**Exercise**
Please set down each of the lines below once more, exactly, omitting all pictures.

*** Data under study ***

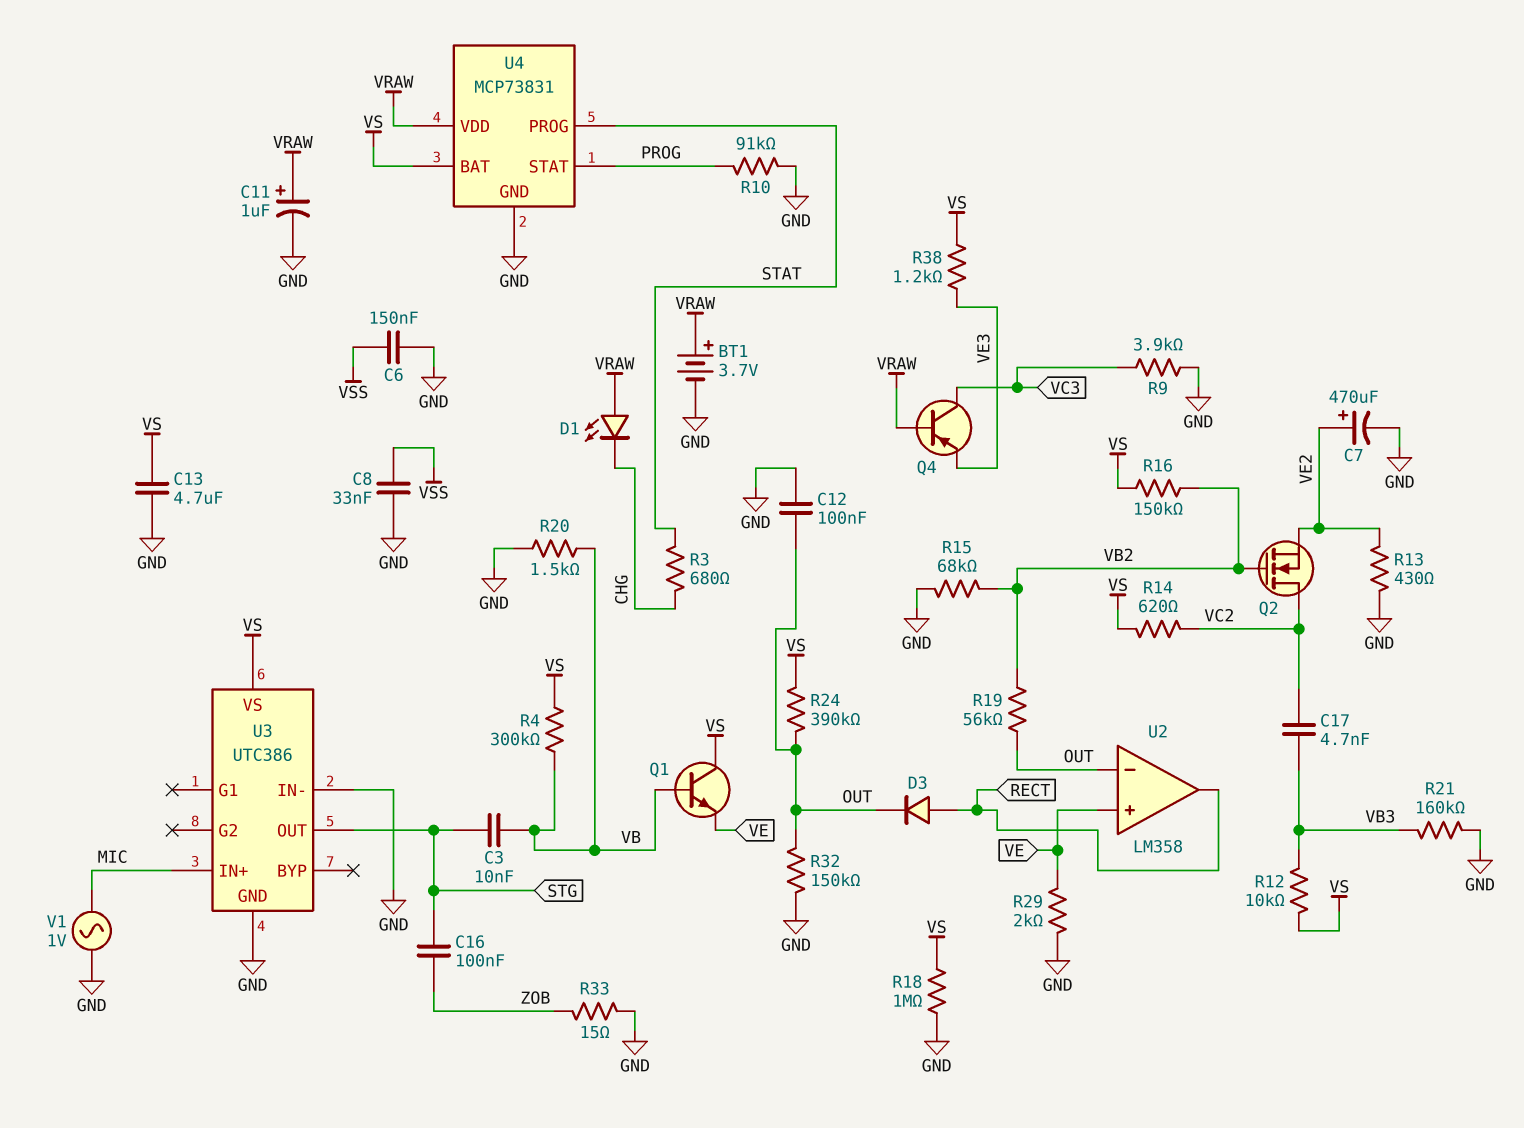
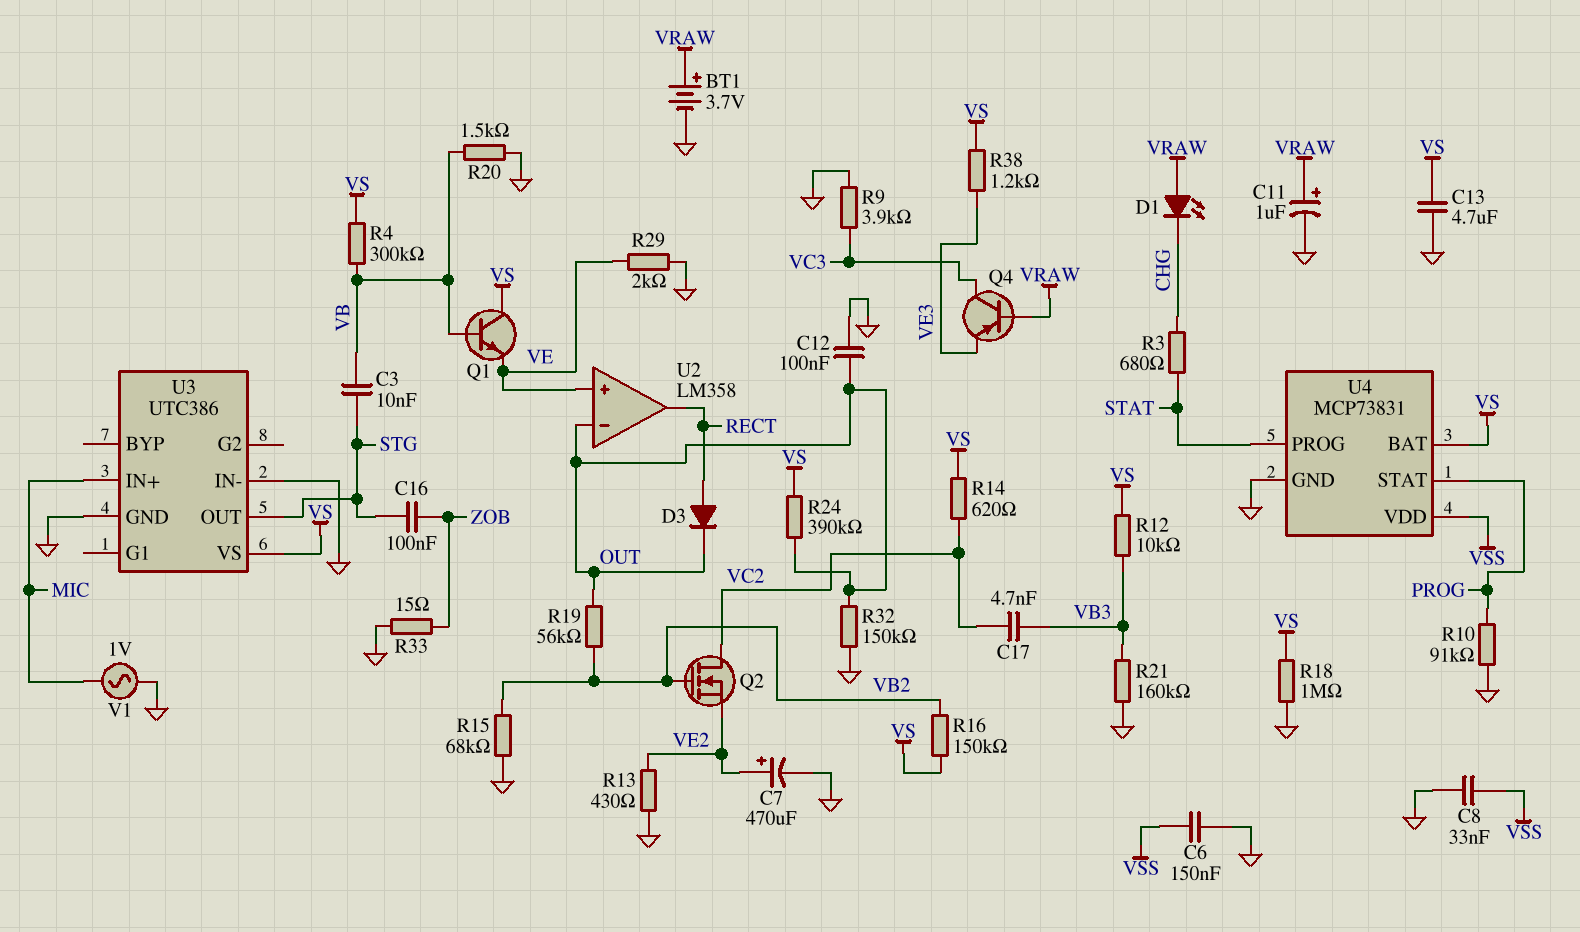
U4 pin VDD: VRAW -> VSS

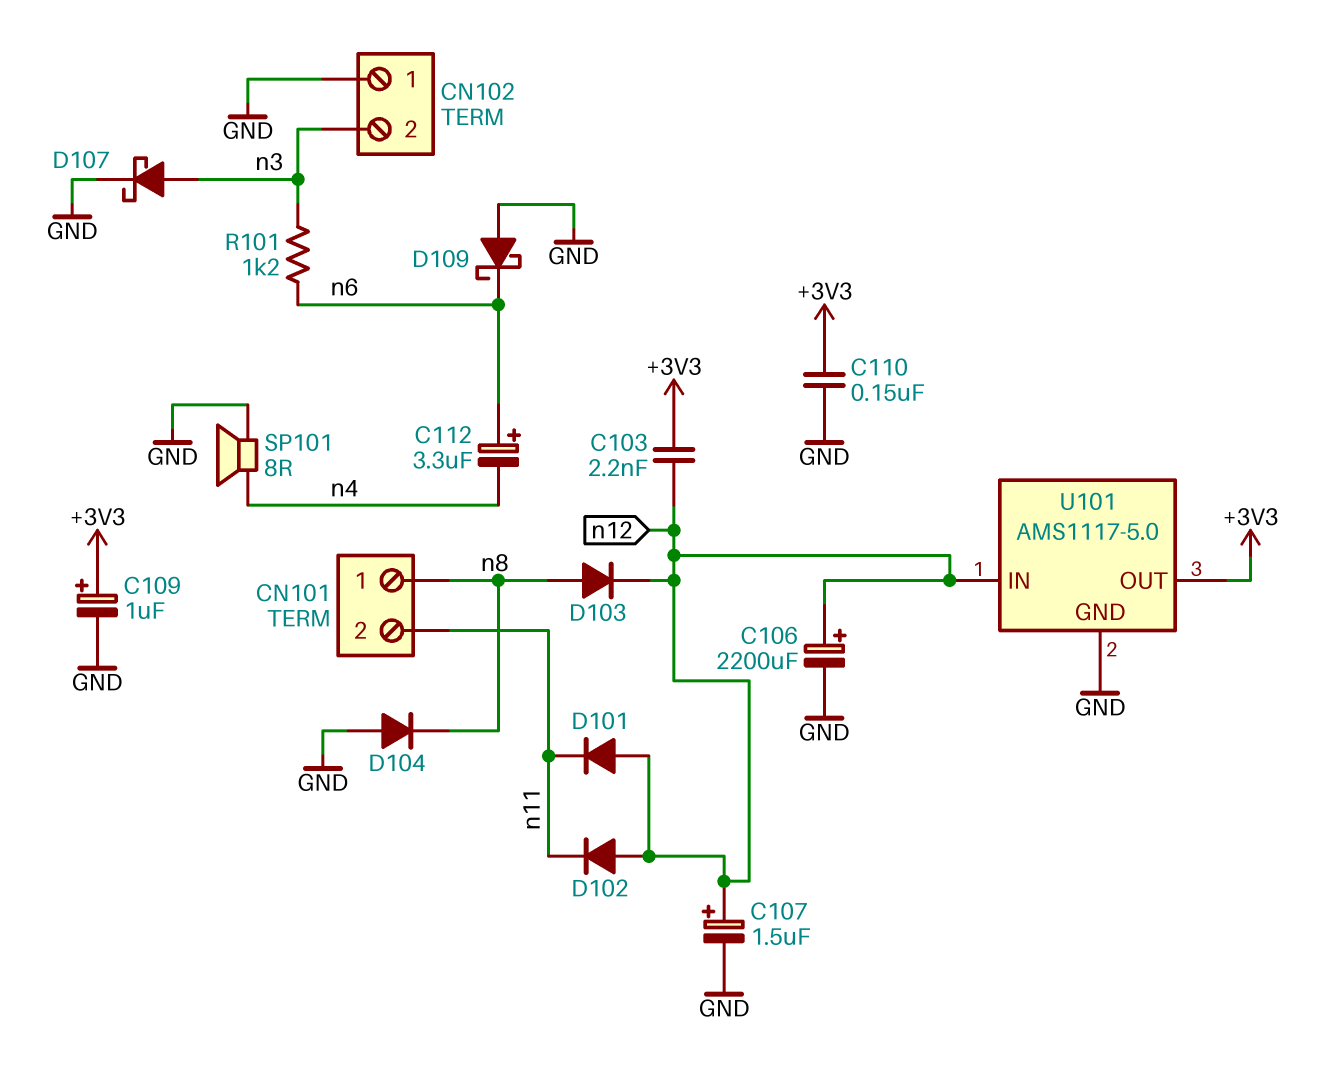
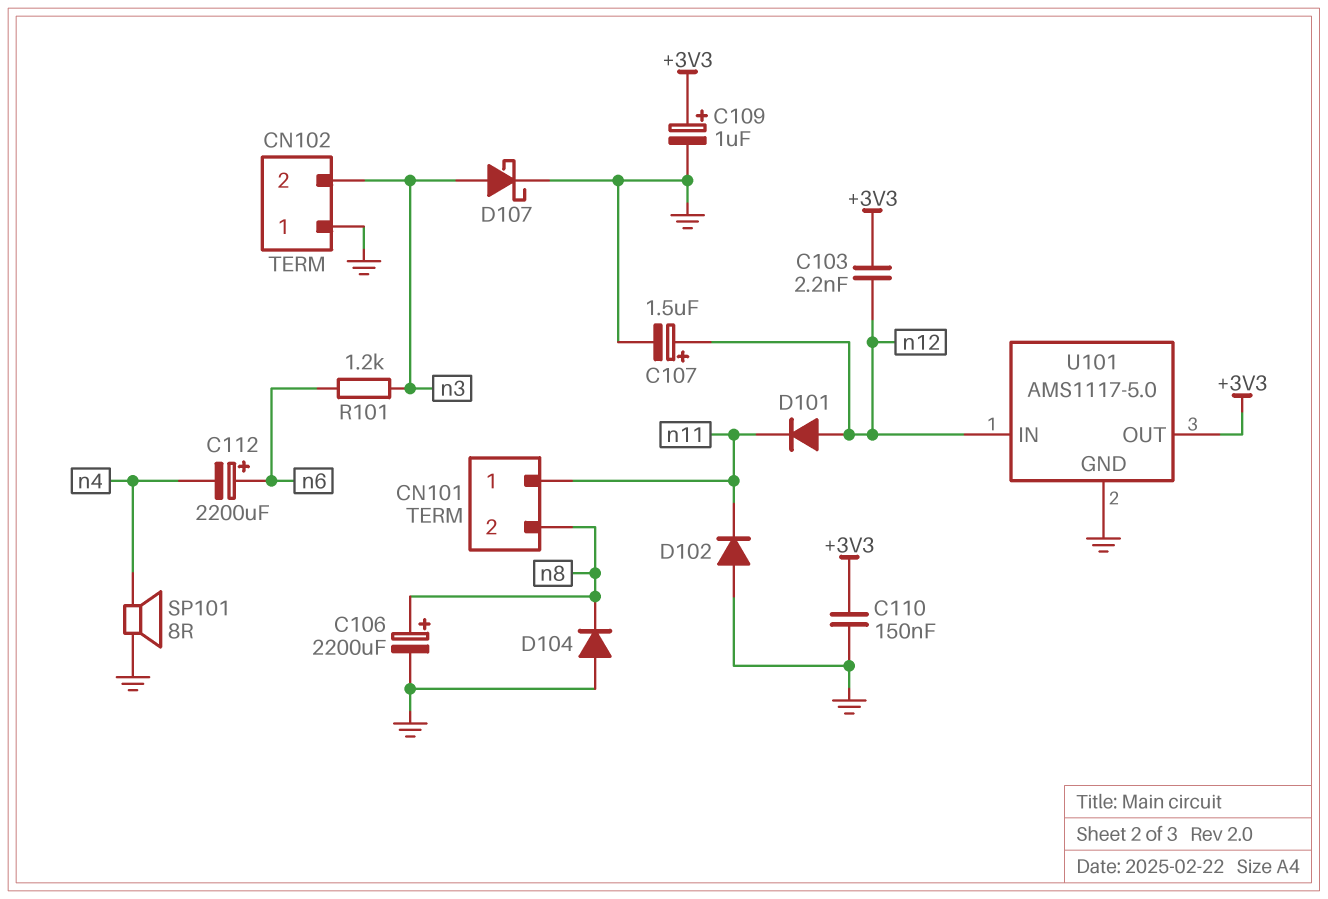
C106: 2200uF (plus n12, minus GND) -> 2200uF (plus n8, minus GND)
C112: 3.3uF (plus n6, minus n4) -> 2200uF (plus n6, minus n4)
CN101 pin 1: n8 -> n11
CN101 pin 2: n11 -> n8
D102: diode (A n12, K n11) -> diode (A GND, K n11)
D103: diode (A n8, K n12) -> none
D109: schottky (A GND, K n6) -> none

*** End of Data under study ***

**Exercise output**
U4 pin VDD: VRAW -> VSS

C106: 2200uF (plus n12, minus GND) -> 2200uF (plus n8, minus GND)
C112: 3.3uF (plus n6, minus n4) -> 2200uF (plus n6, minus n4)
CN101 pin 1: n8 -> n11
CN101 pin 2: n11 -> n8
D102: diode (A n12, K n11) -> diode (A GND, K n11)
D103: diode (A n8, K n12) -> none
D109: schottky (A GND, K n6) -> none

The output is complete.